*DATASET RECORDS*.
........
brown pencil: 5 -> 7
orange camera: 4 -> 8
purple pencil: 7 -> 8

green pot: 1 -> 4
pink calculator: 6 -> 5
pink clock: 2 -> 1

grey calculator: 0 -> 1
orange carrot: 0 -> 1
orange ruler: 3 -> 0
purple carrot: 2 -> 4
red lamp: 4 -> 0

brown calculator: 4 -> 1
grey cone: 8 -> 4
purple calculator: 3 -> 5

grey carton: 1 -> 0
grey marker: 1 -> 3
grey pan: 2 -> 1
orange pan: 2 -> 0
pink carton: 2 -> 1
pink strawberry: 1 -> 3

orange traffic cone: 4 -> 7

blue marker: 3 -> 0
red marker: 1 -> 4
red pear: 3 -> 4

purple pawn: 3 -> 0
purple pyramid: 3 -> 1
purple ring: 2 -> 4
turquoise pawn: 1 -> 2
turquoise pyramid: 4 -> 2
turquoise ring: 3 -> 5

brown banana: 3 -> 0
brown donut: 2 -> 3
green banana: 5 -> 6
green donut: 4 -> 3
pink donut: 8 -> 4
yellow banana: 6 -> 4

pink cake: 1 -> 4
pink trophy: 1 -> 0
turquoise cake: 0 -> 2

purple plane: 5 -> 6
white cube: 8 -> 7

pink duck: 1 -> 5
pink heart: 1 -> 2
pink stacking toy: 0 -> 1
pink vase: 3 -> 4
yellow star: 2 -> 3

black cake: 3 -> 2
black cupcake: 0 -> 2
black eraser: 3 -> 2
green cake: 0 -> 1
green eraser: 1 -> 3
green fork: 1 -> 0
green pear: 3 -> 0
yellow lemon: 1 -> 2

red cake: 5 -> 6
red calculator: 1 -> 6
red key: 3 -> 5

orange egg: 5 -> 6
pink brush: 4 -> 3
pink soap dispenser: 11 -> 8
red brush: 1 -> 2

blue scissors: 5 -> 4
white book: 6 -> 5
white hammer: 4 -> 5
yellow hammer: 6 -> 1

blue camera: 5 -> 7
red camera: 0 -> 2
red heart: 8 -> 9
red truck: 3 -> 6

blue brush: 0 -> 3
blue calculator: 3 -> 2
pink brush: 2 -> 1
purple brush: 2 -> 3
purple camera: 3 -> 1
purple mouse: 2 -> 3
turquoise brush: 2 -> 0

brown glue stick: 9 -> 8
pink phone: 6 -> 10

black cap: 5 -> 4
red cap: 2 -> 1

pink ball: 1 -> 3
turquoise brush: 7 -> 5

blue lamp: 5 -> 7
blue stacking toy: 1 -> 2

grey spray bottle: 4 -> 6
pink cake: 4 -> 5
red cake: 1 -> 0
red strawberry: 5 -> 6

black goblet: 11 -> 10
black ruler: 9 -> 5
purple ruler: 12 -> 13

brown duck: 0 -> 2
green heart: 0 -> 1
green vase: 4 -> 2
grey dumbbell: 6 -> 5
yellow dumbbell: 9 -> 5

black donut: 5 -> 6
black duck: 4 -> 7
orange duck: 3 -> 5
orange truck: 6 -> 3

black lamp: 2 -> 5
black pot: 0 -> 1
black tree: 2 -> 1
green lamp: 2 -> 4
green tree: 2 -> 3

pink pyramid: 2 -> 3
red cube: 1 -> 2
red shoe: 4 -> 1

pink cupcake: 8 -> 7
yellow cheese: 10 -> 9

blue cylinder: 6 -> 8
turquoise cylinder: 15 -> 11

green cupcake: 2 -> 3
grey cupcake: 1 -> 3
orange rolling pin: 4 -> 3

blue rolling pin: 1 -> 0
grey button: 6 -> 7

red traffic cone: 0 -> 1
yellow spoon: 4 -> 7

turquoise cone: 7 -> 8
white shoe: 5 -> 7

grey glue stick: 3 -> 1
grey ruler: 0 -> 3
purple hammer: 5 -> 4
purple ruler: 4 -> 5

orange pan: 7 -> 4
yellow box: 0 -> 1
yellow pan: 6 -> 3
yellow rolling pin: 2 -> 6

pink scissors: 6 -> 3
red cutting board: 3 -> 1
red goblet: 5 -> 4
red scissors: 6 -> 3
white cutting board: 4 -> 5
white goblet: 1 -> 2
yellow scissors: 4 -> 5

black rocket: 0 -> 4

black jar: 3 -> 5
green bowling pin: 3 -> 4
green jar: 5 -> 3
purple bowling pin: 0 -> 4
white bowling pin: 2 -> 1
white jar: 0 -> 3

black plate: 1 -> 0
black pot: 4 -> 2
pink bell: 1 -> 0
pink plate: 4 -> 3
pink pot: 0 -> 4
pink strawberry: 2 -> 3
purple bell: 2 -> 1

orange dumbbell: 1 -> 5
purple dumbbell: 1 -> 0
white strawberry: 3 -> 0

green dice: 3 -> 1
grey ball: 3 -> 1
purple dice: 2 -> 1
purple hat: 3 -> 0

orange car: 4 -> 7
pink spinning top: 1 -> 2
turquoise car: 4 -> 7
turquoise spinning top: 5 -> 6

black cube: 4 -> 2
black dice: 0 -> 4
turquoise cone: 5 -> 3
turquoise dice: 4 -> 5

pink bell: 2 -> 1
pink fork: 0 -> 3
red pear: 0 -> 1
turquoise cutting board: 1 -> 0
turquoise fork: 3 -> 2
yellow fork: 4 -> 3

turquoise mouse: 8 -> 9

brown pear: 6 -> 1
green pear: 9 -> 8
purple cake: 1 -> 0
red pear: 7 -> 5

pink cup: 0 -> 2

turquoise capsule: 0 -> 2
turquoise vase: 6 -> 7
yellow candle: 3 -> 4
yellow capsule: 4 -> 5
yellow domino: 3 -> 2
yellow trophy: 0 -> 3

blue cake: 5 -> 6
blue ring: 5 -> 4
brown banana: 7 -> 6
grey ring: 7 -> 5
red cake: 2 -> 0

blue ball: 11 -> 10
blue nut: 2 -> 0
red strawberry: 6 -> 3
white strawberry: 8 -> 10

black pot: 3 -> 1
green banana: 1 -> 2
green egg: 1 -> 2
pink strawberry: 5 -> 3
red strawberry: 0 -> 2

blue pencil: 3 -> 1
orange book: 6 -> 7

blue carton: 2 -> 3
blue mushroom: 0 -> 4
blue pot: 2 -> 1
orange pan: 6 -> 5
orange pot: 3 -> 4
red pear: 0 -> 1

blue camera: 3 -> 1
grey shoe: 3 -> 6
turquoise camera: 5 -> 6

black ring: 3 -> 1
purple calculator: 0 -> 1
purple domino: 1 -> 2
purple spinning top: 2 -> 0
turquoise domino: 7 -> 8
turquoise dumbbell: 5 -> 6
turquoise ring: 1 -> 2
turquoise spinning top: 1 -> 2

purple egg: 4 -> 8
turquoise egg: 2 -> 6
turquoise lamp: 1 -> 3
........
*EXERCISE DIRECTIONS*. When a line of the material holds the string "pyramid", copy that line.

*EXPECTED ANSWER*.
purple pyramid: 3 -> 1
turquoise pyramid: 4 -> 2
pink pyramid: 2 -> 3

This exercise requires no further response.